- [THE DATA]:
====
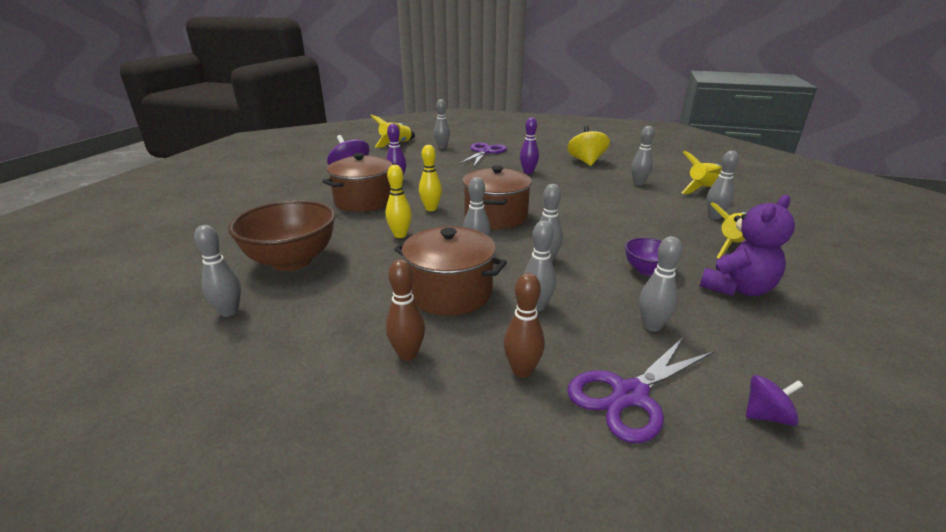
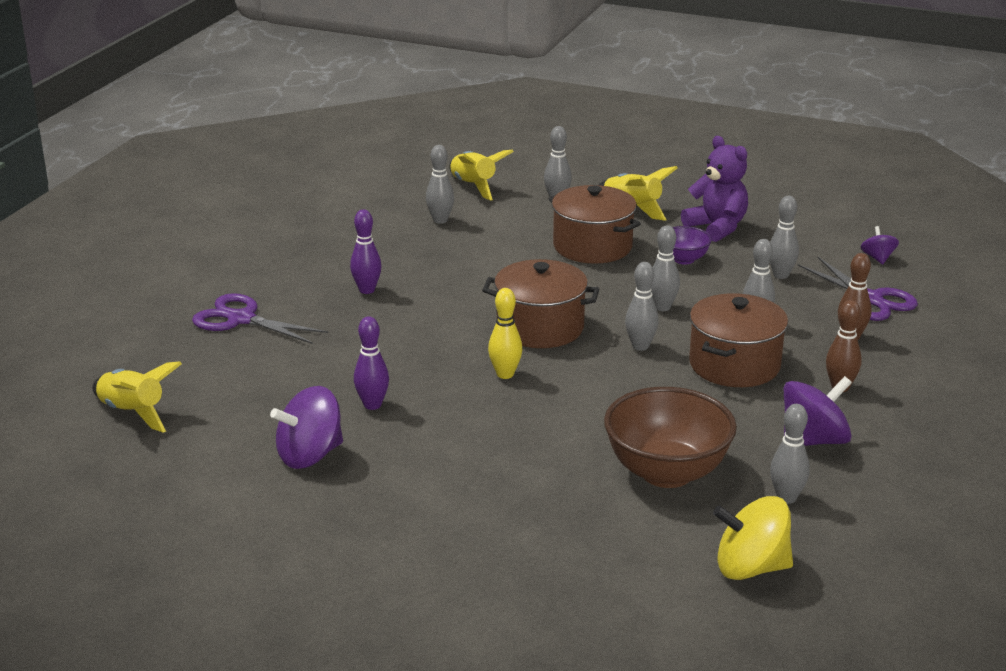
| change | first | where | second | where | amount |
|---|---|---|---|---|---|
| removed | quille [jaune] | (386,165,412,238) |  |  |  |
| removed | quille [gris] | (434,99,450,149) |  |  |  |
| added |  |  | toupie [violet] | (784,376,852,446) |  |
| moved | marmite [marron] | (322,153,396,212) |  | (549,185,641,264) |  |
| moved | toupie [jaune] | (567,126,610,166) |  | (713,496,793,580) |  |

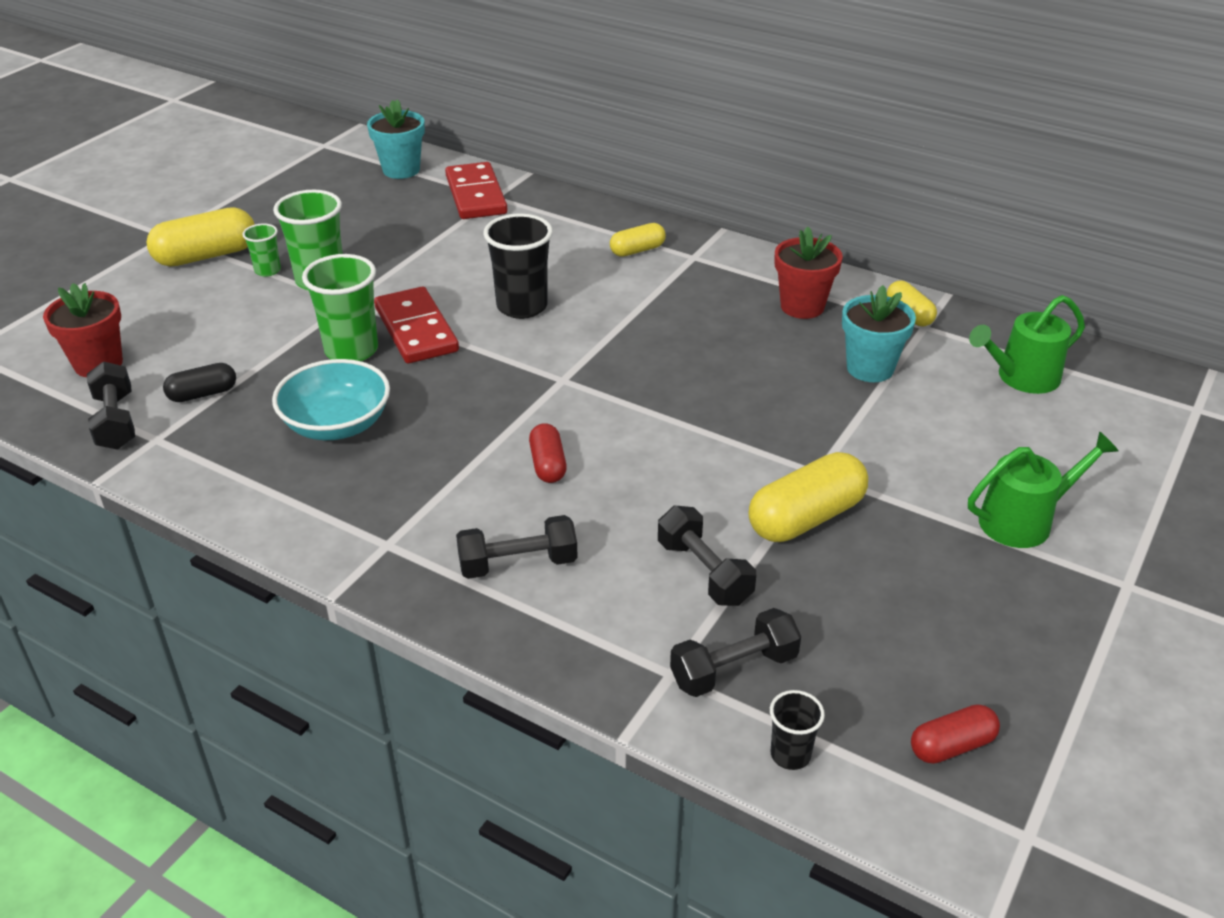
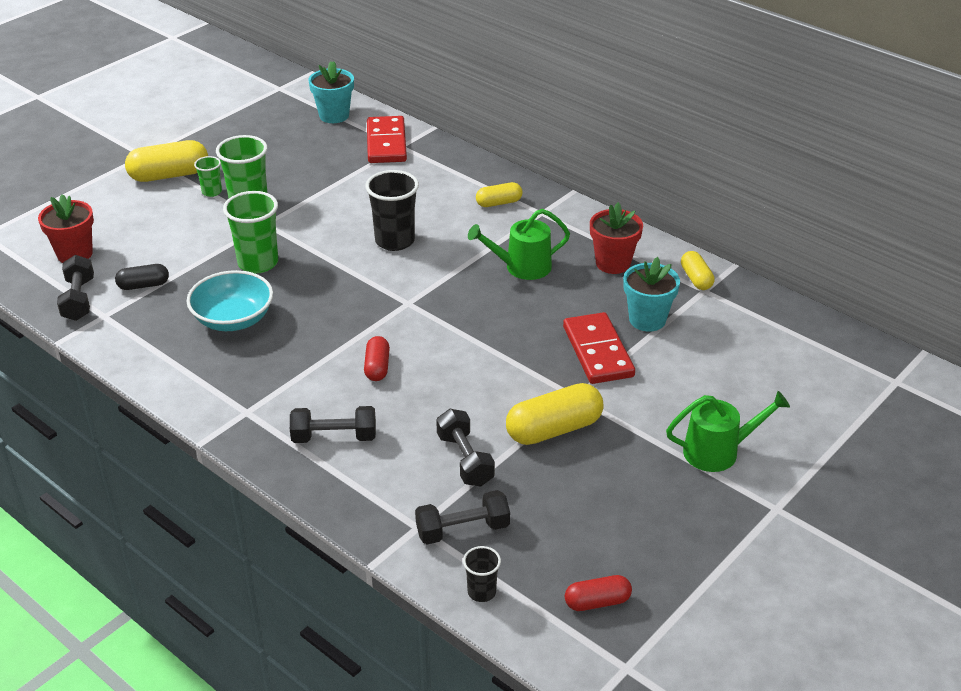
| change | first | where | second | where | amount |
|---|---|---|---|---|---|
| moved | domino [rouge] | (374,287,459,363) |  | (563,312,635,384) |  |
| moved | arrosoir [vert] | (969,295,1085,394) |  | (468,209,570,280) |  |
====
- [YOUR GOAL]: Your copy should hold only the lines from the one containing "quille [jaune] |" through the last line of the listing, both included, retyped exactly and free of pictures.

- [ANSWER TO THE PROBLEM]:
| removed | quille [jaune] | (386,165,412,238) |  |  |  |
| removed | quille [gris] | (434,99,450,149) |  |  |  |
| added |  |  | toupie [violet] | (784,376,852,446) |  |
| moved | marmite [marron] | (322,153,396,212) |  | (549,185,641,264) |  |
| moved | toupie [jaune] | (567,126,610,166) |  | (713,496,793,580) |  |

| change | first | where | second | where | amount |
|---|---|---|---|---|---|
| moved | domino [rouge] | (374,287,459,363) |  | (563,312,635,384) |  |
| moved | arrosoir [vert] | (969,295,1085,394) |  | (468,209,570,280) |  |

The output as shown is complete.